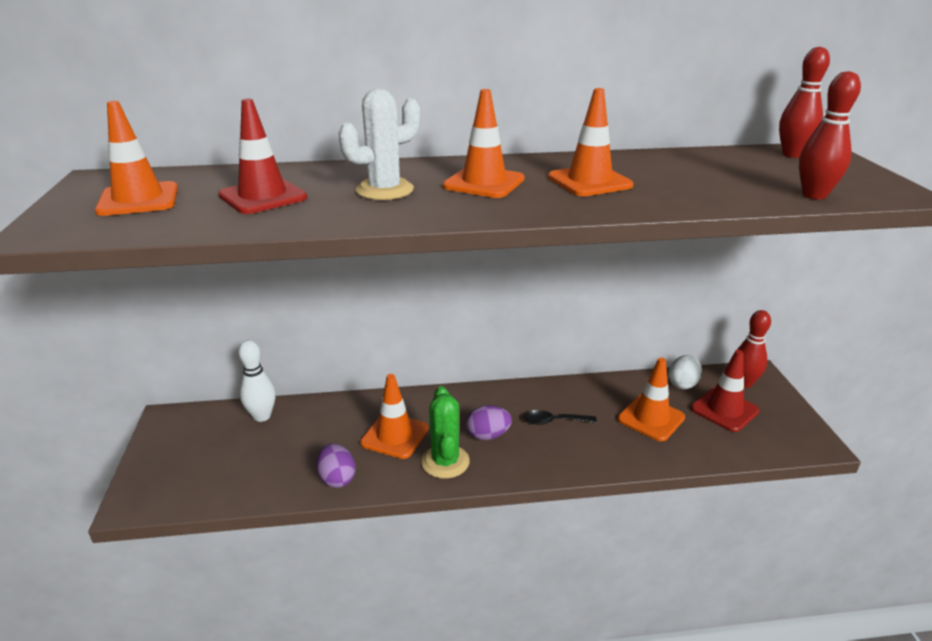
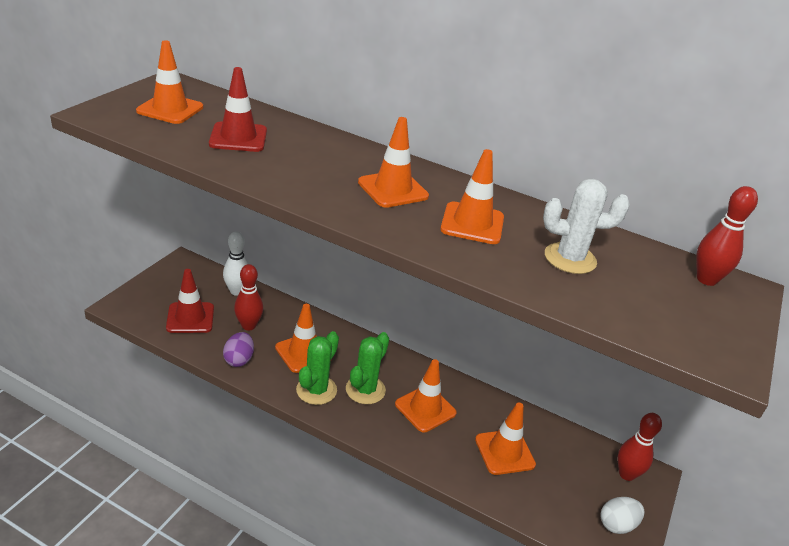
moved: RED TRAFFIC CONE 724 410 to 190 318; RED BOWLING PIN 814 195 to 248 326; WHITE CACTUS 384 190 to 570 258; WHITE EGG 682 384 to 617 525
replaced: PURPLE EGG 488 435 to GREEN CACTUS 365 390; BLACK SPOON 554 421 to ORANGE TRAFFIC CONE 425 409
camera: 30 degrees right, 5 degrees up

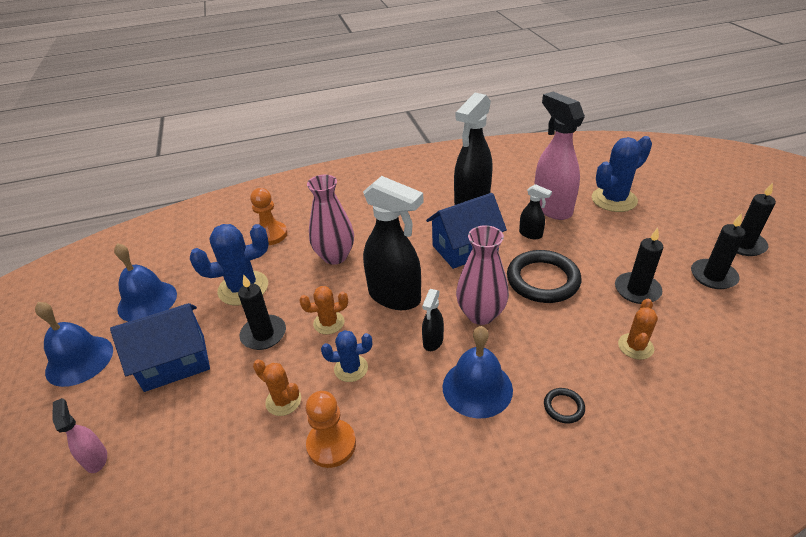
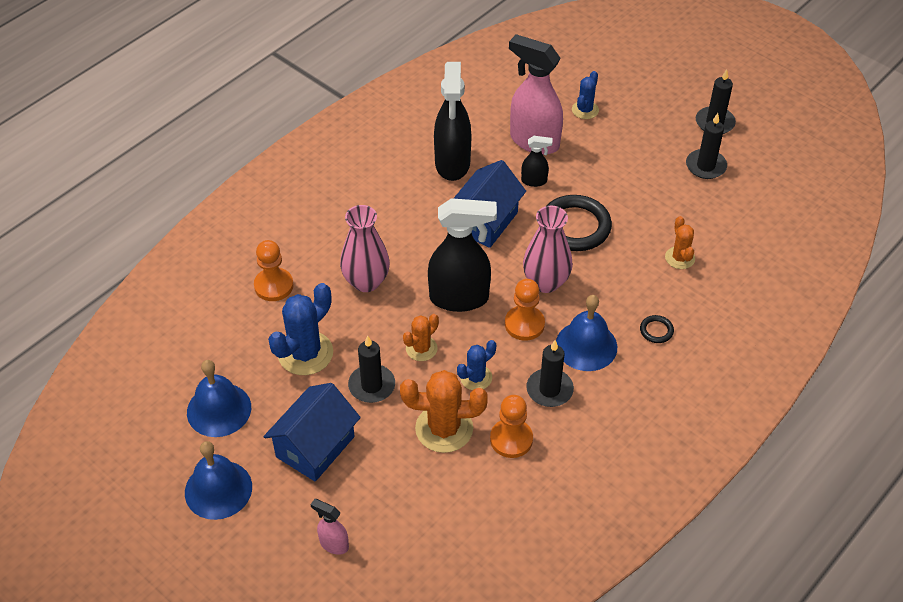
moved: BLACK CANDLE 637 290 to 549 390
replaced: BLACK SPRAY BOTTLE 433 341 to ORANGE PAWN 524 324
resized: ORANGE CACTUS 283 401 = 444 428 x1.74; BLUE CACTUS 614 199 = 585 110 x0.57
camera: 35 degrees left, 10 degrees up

• _Work request_: Show every line of the data that includes the string "CONE".

• _Result below_:
moved: RED TRAFFIC CONE 724 410 to 190 318; RED BOWLING PIN 814 195 to 248 326; WHITE CACTUS 384 190 to 570 258; WHITE EGG 682 384 to 617 525
replaced: PURPLE EGG 488 435 to GREEN CACTUS 365 390; BLACK SPOON 554 421 to ORANGE TRAFFIC CONE 425 409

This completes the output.